The lines to copy from the data below are those that hold the string "brown".

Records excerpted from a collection
↓

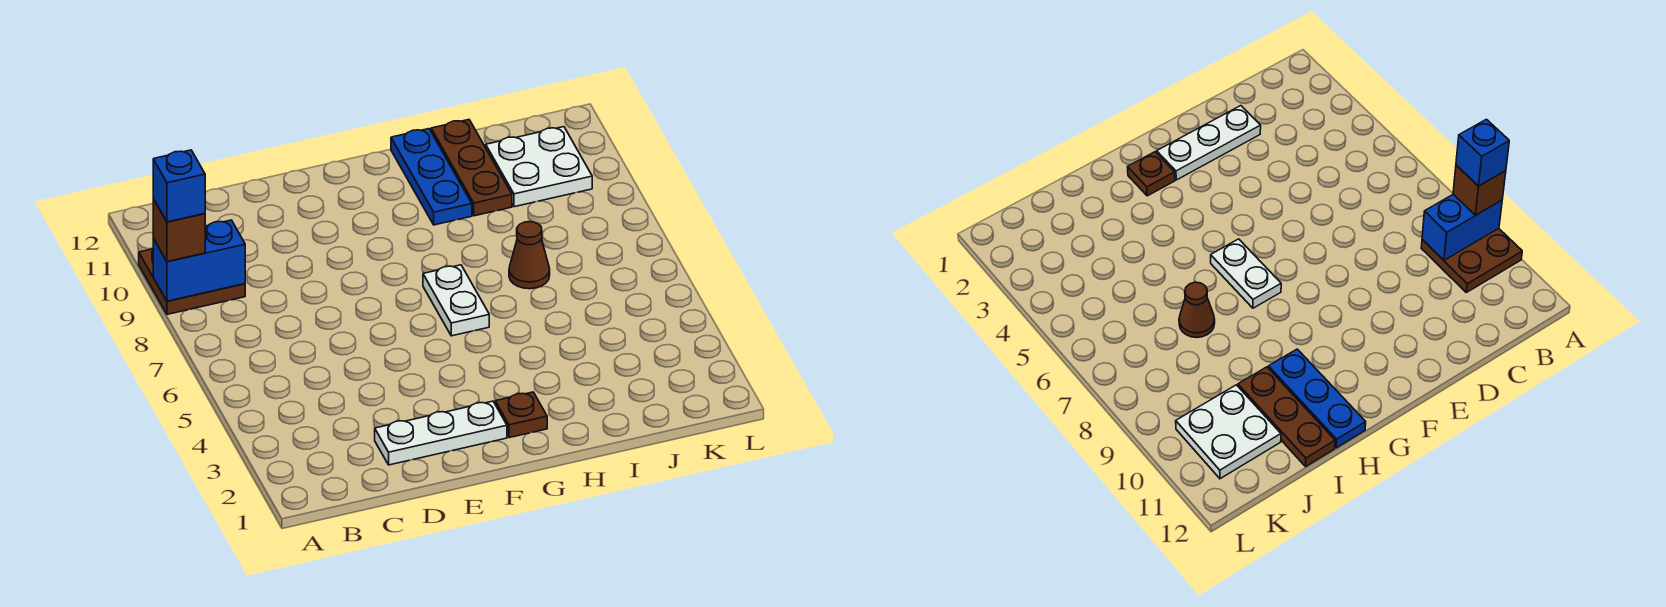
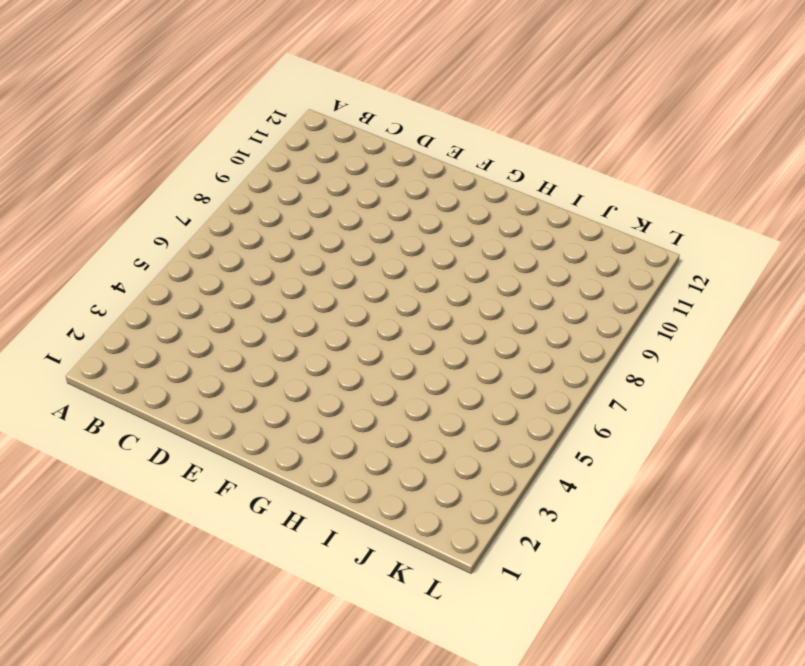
none -> brown 2x2 plate [139,249,245,314]
none -> white 1x3 plate [375,401,507,465]

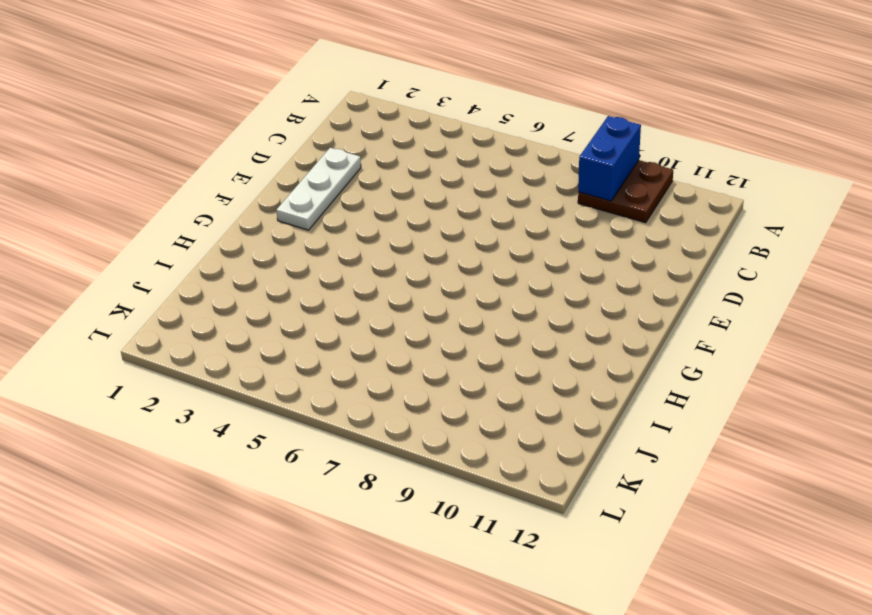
none -> brown 1x1 plate [495,392,547,438]
none -> white 1x2 plate [423,265,489,336]

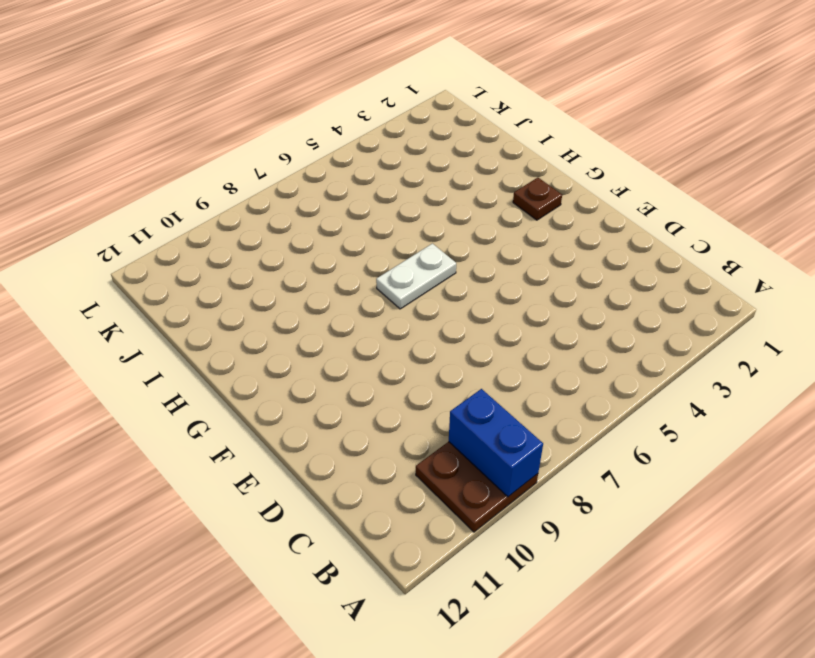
none -> white 1x3 plate [375,401,507,465]
none -> blue 1x3 plate [391,129,472,225]

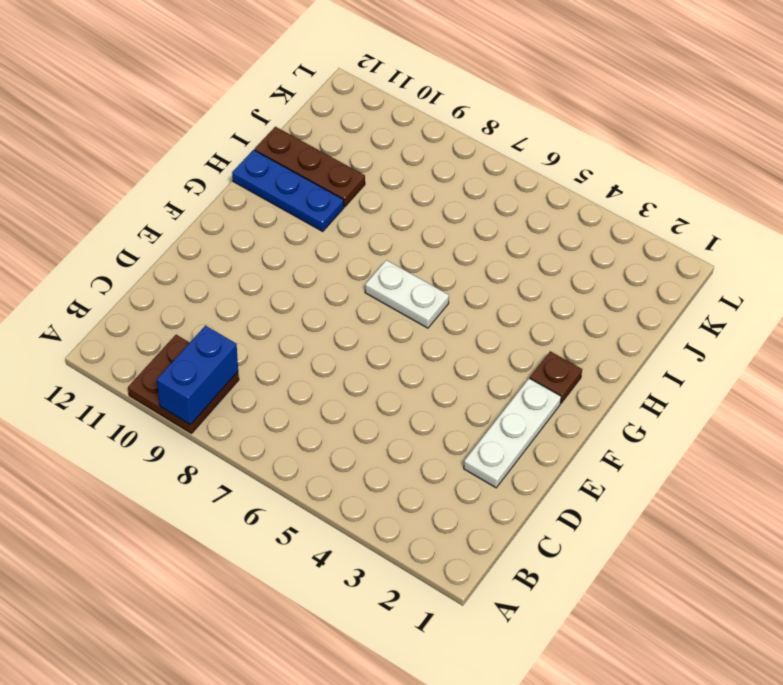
none -> brown 1x1 cone [509,222,550,289]
none -> white 2x2 plate [486,127,592,207]

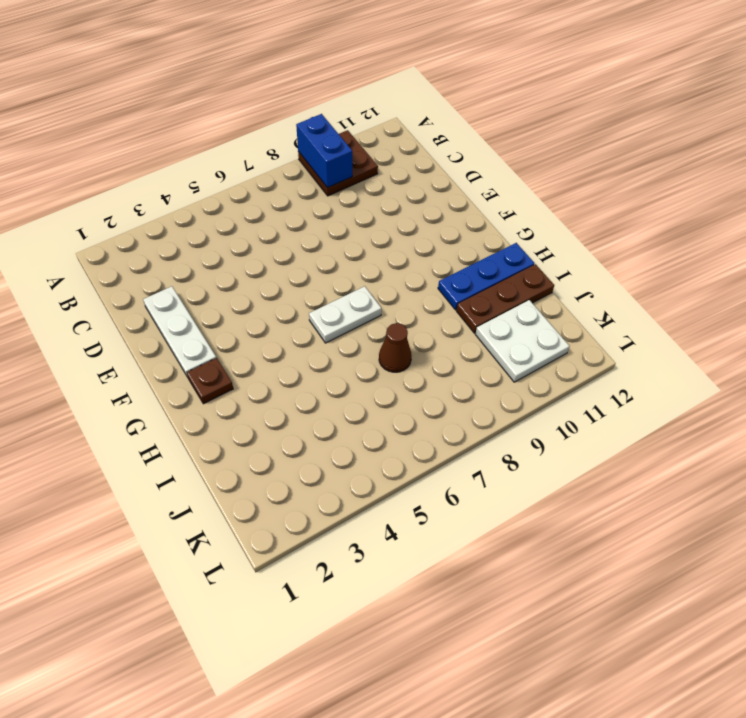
none -> brown 1x1 brick [153,199,205,262]
none -> blue 1x1 brick [153,150,205,222]

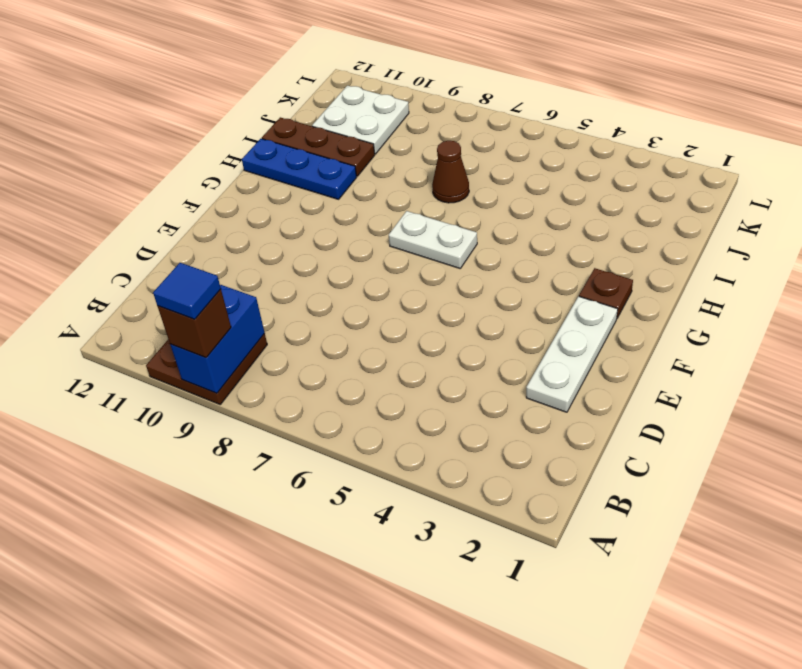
blue 1x1 tile [153,263,221,319] -> blue 1x1 brick [153,150,205,222]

↑

**Task output:**
none -> brown 2x2 plate [139,249,245,314]
none -> brown 1x1 plate [495,392,547,438]
none -> brown 1x1 cone [509,222,550,289]
none -> brown 1x1 brick [153,199,205,262]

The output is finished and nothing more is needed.